● **Task to carry out**: Tally how many lines in this material contain the word "rectangle", and reply only with the count.

════════════════════

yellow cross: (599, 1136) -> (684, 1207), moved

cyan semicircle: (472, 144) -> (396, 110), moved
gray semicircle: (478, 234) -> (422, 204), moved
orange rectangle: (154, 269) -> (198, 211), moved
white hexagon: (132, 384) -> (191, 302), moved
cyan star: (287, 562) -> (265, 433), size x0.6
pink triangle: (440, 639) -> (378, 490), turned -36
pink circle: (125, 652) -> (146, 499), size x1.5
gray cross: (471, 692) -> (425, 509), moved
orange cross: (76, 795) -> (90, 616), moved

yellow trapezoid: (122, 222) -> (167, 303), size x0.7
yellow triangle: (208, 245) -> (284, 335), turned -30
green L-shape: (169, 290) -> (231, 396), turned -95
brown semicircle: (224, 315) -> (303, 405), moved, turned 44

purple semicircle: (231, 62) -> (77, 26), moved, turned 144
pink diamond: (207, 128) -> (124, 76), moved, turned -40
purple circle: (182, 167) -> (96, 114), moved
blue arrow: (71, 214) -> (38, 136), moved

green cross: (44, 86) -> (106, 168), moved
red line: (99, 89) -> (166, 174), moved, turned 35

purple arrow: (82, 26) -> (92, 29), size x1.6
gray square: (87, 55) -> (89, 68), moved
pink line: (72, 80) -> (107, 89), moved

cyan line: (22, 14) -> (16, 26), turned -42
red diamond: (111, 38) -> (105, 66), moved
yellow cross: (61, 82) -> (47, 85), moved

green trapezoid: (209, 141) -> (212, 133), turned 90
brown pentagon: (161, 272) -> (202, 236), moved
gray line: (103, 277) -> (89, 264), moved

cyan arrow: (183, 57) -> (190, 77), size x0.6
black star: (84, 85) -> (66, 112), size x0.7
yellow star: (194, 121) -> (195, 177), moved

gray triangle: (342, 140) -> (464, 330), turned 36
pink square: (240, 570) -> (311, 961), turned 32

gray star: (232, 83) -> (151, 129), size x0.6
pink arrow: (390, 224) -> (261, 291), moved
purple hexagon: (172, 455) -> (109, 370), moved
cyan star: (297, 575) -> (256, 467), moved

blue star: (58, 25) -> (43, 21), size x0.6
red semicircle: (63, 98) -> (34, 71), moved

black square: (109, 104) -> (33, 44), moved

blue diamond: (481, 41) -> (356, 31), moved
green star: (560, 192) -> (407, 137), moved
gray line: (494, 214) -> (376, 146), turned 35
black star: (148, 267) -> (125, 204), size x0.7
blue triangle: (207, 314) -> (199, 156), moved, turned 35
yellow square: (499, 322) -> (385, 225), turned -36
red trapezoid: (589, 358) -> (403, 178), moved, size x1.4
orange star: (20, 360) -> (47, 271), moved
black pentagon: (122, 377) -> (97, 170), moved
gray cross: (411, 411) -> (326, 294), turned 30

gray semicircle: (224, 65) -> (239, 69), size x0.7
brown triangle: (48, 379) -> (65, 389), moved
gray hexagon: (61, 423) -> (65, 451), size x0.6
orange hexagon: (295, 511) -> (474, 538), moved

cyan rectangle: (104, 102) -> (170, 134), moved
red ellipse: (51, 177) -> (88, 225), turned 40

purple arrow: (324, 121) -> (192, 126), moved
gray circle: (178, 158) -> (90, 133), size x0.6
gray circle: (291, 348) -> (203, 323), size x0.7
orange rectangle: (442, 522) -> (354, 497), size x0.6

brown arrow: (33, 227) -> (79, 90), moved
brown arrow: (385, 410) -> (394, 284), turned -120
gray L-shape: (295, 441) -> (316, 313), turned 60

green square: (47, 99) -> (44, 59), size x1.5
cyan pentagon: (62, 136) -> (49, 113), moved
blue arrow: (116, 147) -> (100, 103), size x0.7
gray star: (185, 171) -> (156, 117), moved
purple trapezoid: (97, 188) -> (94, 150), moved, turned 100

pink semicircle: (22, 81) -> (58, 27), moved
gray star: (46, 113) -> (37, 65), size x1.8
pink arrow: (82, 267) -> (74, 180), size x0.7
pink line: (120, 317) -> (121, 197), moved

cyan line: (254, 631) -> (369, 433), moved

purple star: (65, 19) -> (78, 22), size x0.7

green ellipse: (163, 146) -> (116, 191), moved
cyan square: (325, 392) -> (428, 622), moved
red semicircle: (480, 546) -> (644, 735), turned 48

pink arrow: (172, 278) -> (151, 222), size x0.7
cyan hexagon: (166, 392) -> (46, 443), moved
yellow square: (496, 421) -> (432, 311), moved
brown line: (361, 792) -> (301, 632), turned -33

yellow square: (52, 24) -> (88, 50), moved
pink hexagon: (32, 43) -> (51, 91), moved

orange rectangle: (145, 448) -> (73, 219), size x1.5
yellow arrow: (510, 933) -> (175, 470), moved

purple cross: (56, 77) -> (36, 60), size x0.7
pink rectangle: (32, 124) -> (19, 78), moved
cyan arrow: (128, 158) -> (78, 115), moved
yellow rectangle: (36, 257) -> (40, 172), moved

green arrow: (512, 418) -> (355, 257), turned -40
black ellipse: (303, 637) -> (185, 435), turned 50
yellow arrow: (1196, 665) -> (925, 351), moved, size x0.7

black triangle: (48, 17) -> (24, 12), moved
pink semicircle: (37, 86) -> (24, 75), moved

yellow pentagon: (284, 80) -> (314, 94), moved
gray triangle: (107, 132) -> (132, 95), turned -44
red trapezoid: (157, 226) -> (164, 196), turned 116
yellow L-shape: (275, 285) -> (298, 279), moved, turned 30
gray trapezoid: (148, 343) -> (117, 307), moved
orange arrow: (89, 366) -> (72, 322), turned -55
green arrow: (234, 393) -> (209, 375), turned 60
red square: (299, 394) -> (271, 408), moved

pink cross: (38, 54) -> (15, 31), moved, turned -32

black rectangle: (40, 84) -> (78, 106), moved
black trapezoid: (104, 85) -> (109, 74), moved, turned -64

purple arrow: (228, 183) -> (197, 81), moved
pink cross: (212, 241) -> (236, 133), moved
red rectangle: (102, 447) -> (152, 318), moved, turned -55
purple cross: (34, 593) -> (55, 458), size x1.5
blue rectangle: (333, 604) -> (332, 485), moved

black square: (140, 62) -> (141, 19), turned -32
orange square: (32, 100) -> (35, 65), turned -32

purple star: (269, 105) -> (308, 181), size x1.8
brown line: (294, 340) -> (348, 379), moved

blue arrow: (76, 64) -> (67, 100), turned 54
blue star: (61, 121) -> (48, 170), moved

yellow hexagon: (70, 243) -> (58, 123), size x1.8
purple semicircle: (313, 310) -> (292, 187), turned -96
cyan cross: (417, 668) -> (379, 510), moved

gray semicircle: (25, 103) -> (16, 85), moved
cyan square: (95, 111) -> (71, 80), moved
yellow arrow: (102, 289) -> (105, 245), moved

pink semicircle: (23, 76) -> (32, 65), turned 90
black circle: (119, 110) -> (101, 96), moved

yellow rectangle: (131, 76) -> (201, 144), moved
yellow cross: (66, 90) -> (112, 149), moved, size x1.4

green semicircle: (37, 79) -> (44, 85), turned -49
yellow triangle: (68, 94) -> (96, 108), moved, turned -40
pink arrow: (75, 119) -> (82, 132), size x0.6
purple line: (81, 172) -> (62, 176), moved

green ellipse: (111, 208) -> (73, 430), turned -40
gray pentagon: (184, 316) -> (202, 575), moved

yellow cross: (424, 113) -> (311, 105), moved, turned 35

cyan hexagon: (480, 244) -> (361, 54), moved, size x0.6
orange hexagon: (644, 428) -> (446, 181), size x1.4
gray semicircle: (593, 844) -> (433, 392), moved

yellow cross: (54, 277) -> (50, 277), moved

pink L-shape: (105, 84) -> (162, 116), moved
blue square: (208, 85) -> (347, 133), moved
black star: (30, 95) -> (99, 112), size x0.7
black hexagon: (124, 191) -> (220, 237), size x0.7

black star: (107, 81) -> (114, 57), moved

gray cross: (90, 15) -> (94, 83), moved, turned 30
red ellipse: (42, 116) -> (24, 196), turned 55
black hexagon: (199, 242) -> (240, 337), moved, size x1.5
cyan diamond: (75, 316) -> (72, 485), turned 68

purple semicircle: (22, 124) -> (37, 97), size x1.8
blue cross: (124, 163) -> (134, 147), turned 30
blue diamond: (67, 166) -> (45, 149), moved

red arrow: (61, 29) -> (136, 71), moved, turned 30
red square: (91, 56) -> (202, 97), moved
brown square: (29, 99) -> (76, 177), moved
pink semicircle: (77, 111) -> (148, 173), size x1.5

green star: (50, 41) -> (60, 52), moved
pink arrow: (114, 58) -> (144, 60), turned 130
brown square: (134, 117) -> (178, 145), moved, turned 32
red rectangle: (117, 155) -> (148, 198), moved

════════════════════

● **Exercise answer**: 11